Of the lines listed below, return exactly those that run from the line containing "HALL2: A3144 -> SS49E" through the line containing "STEPPER2 pin IN1: 14 -> 16", both included.

------ Raw data

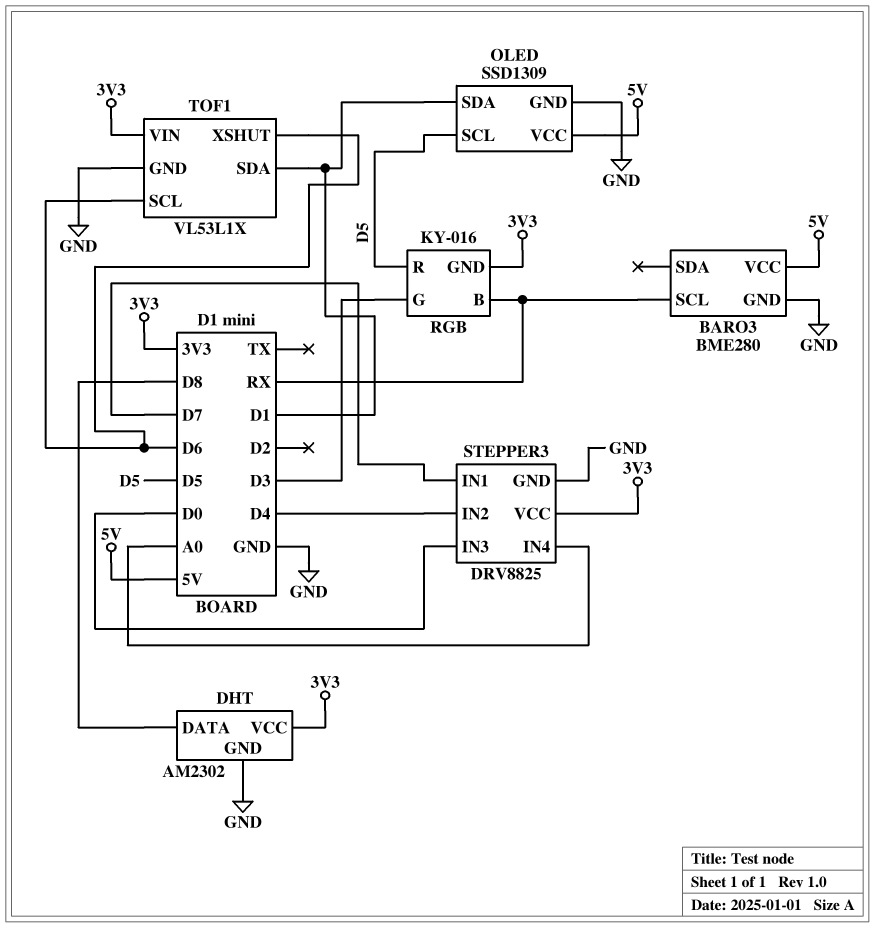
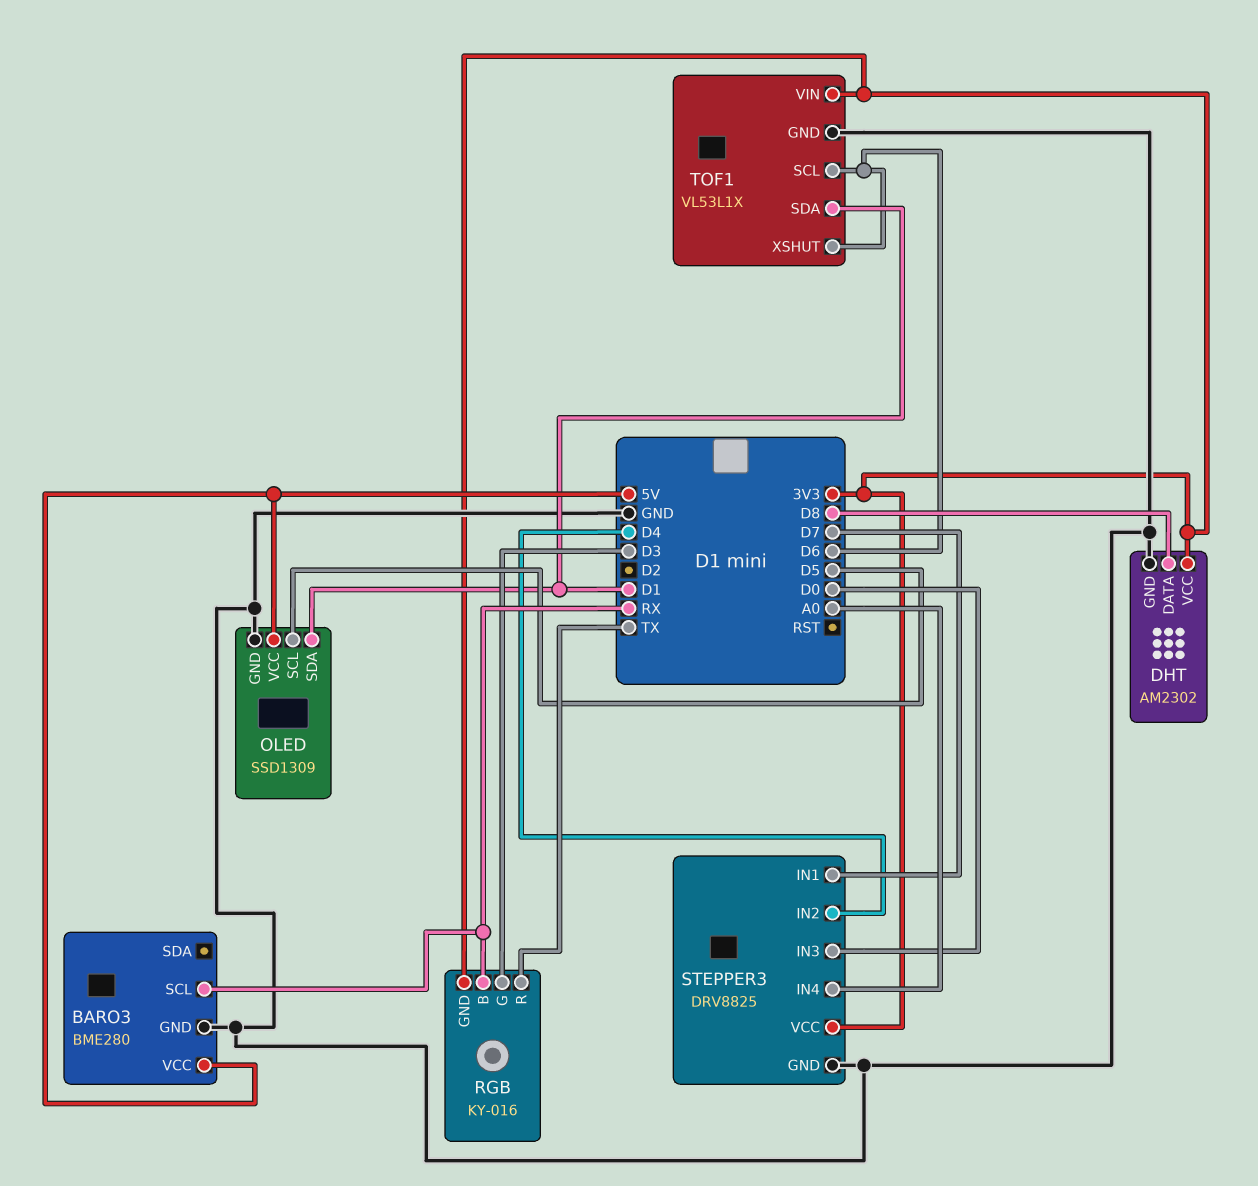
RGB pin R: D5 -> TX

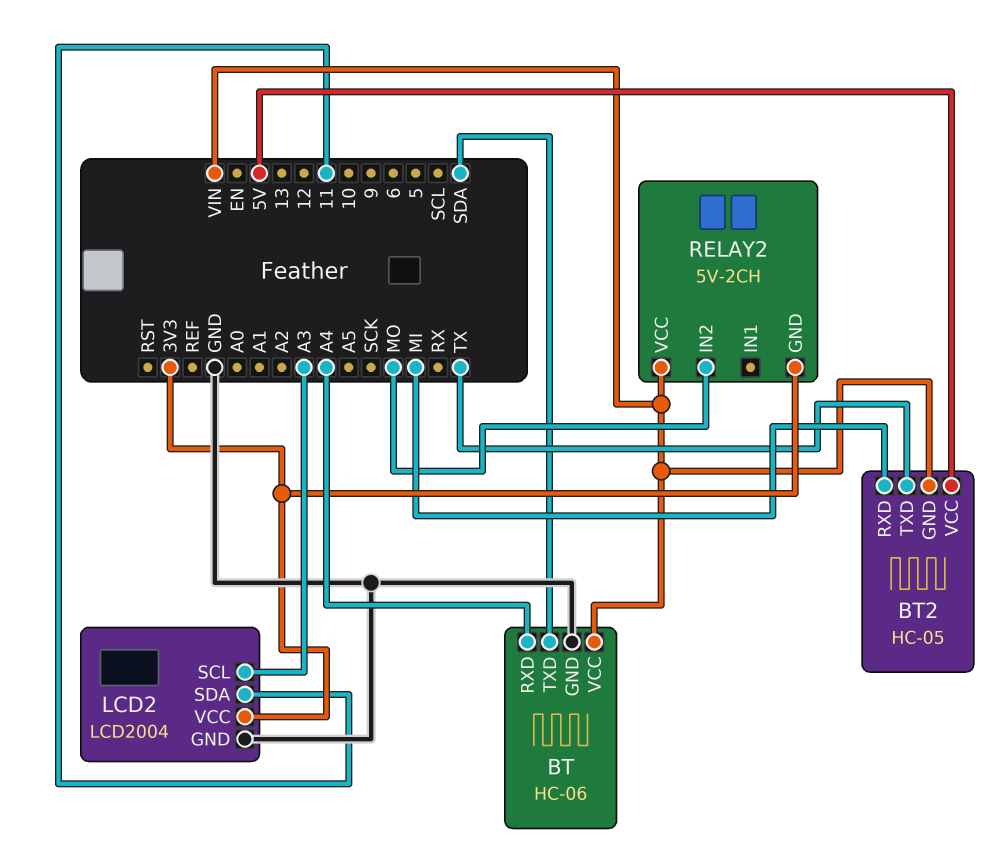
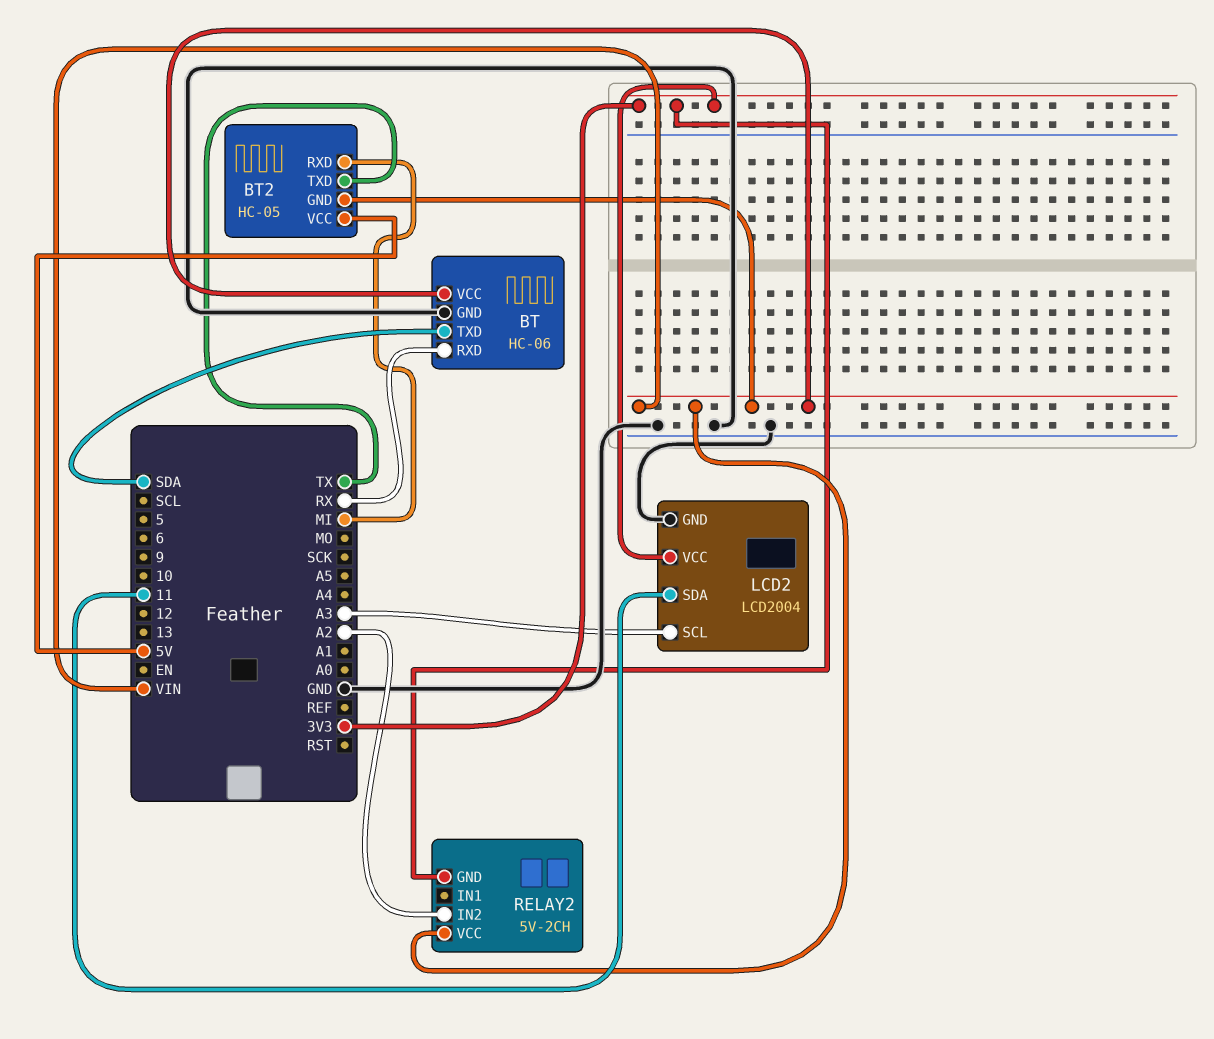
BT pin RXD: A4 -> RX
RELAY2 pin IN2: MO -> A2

------------
------ Raw data

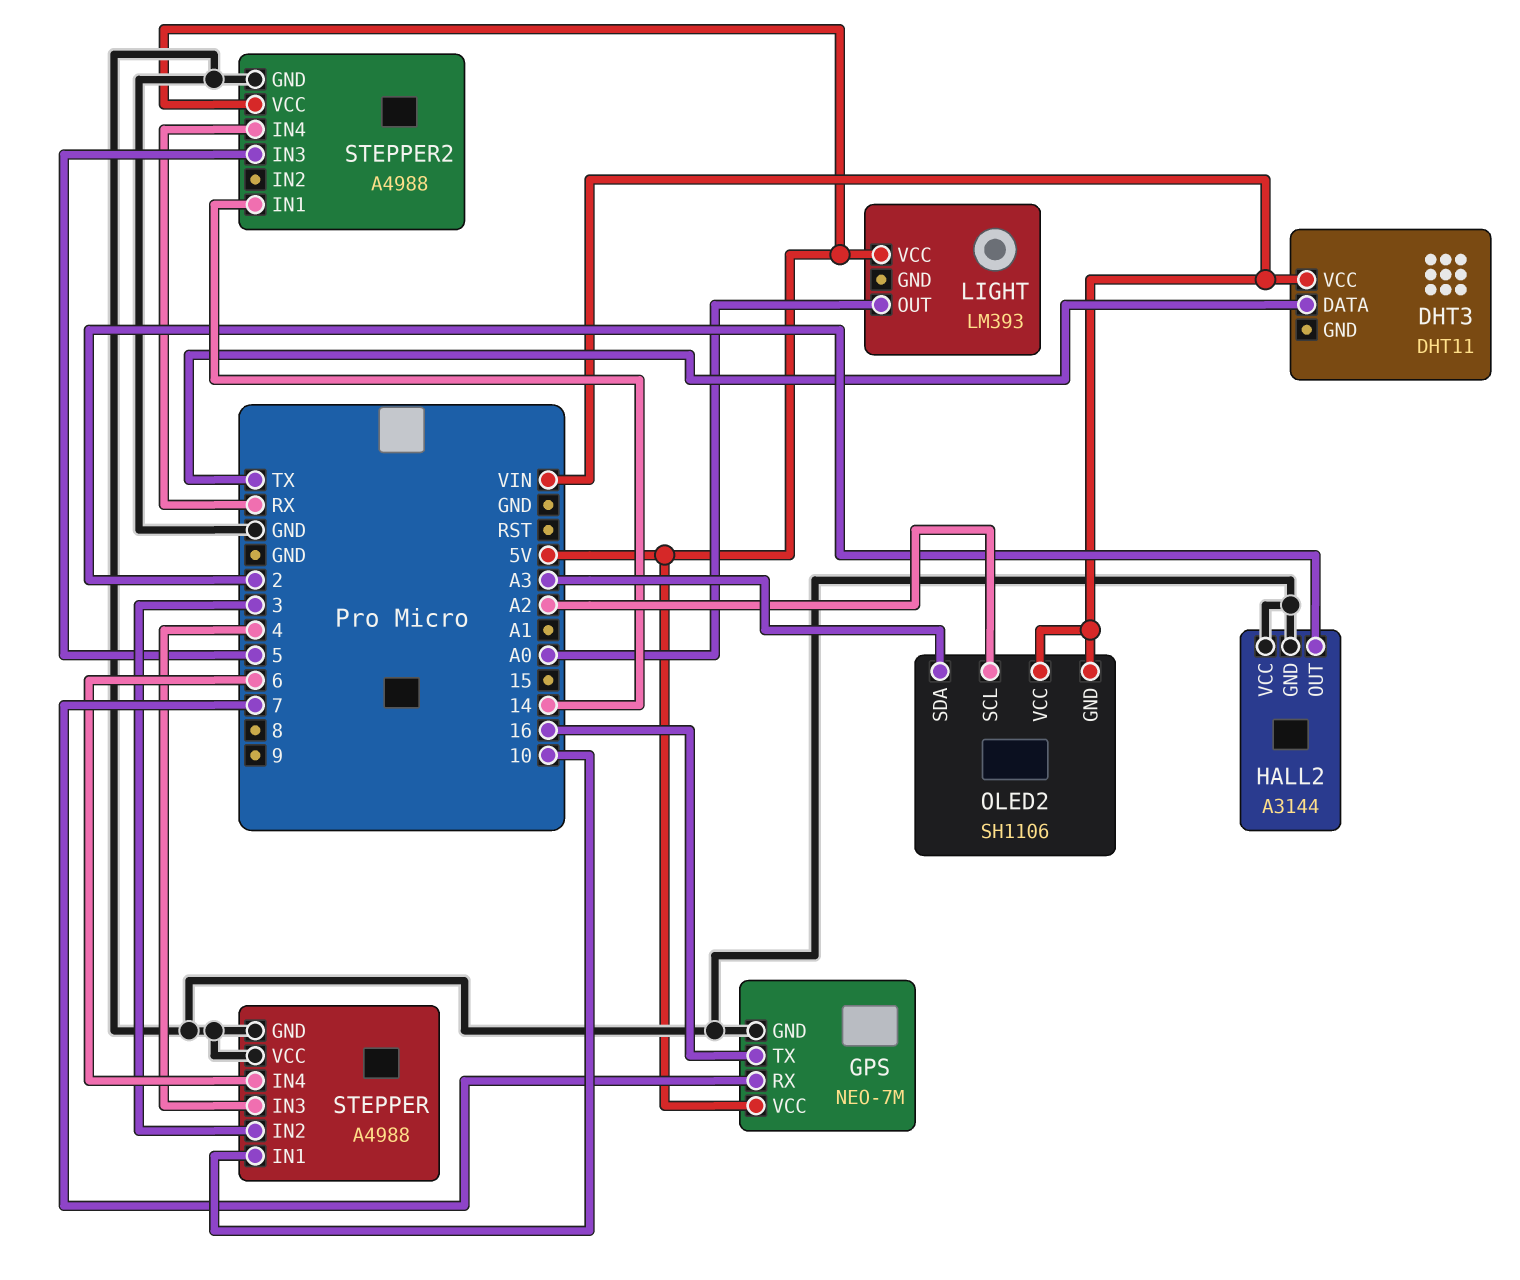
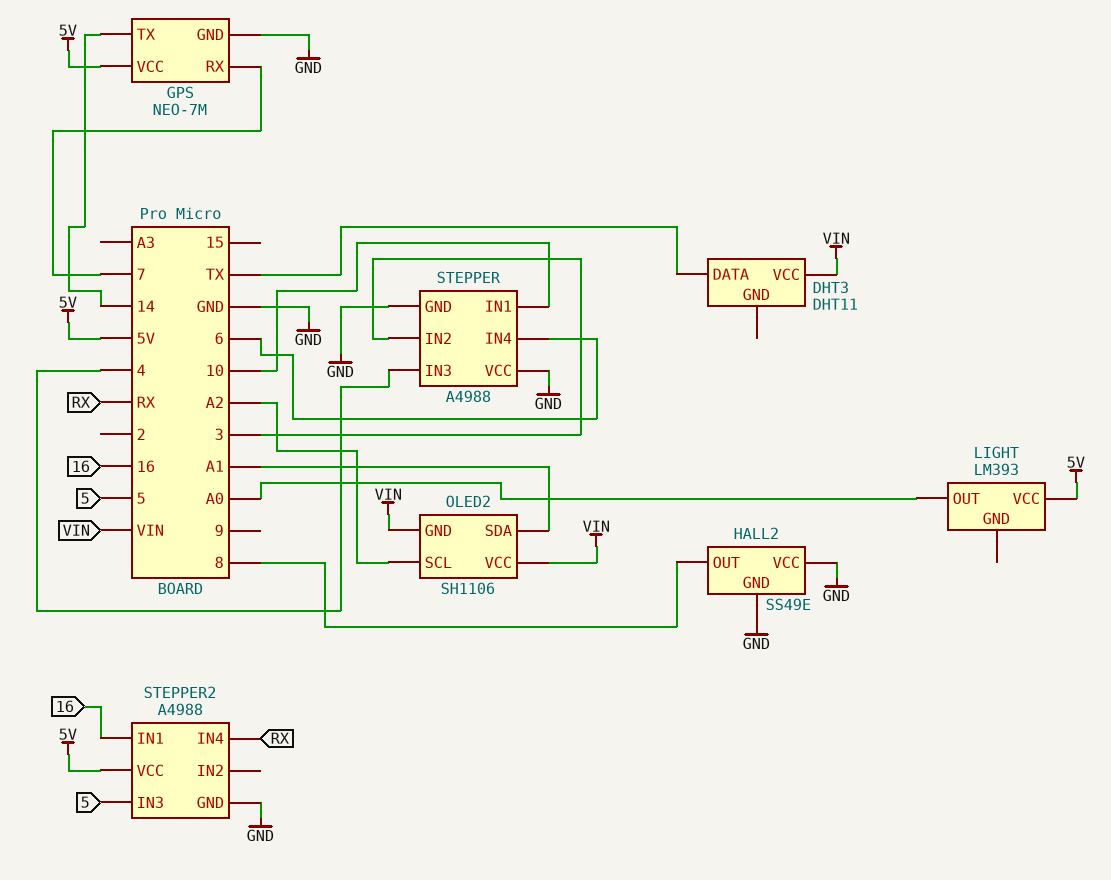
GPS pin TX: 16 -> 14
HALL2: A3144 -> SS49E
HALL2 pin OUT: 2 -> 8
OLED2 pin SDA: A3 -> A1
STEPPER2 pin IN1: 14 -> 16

------------

_Answer to this problem_
HALL2: A3144 -> SS49E
HALL2 pin OUT: 2 -> 8
OLED2 pin SDA: A3 -> A1
STEPPER2 pin IN1: 14 -> 16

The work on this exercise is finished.